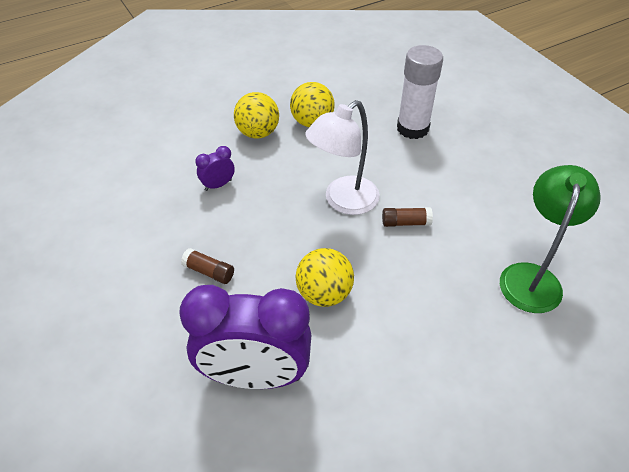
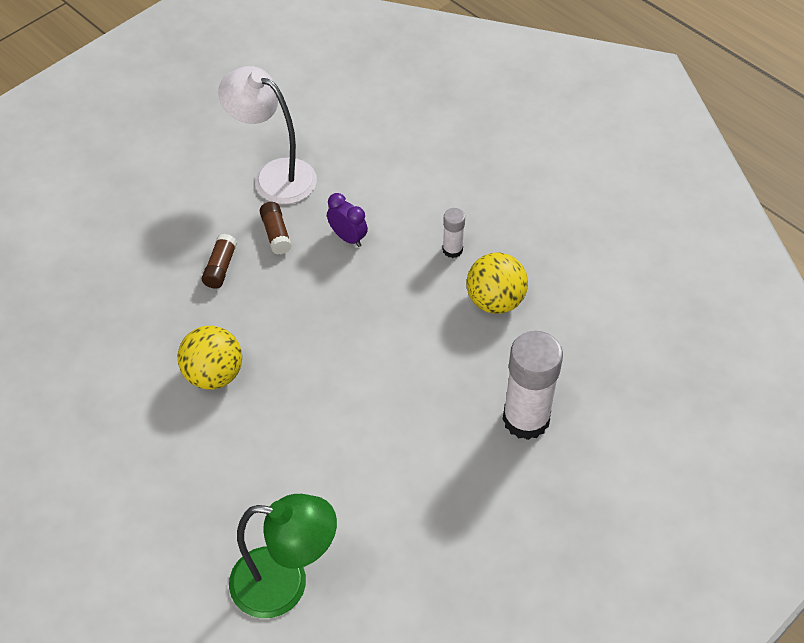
camera: 75 degrees right, 5 degrees up
(255, 375) = (106, 339): purple clock -> none
(258, 133) = (452, 250): yellow ball -> white glue stick
(343, 201) = (357, 365): white lamp -> white lamp (274, 175)
(405, 223) = (340, 436): brown glue stick -> brown glue stick (276, 234)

• Task instructions:
Give back only the lines from the one containing "(255, 375) = (106, 339): purple clock -> none" through the final line of the entries above, exactly as written, both included.

• Expected answer:
(255, 375) = (106, 339): purple clock -> none
(258, 133) = (452, 250): yellow ball -> white glue stick
(343, 201) = (357, 365): white lamp -> white lamp (274, 175)
(405, 223) = (340, 436): brown glue stick -> brown glue stick (276, 234)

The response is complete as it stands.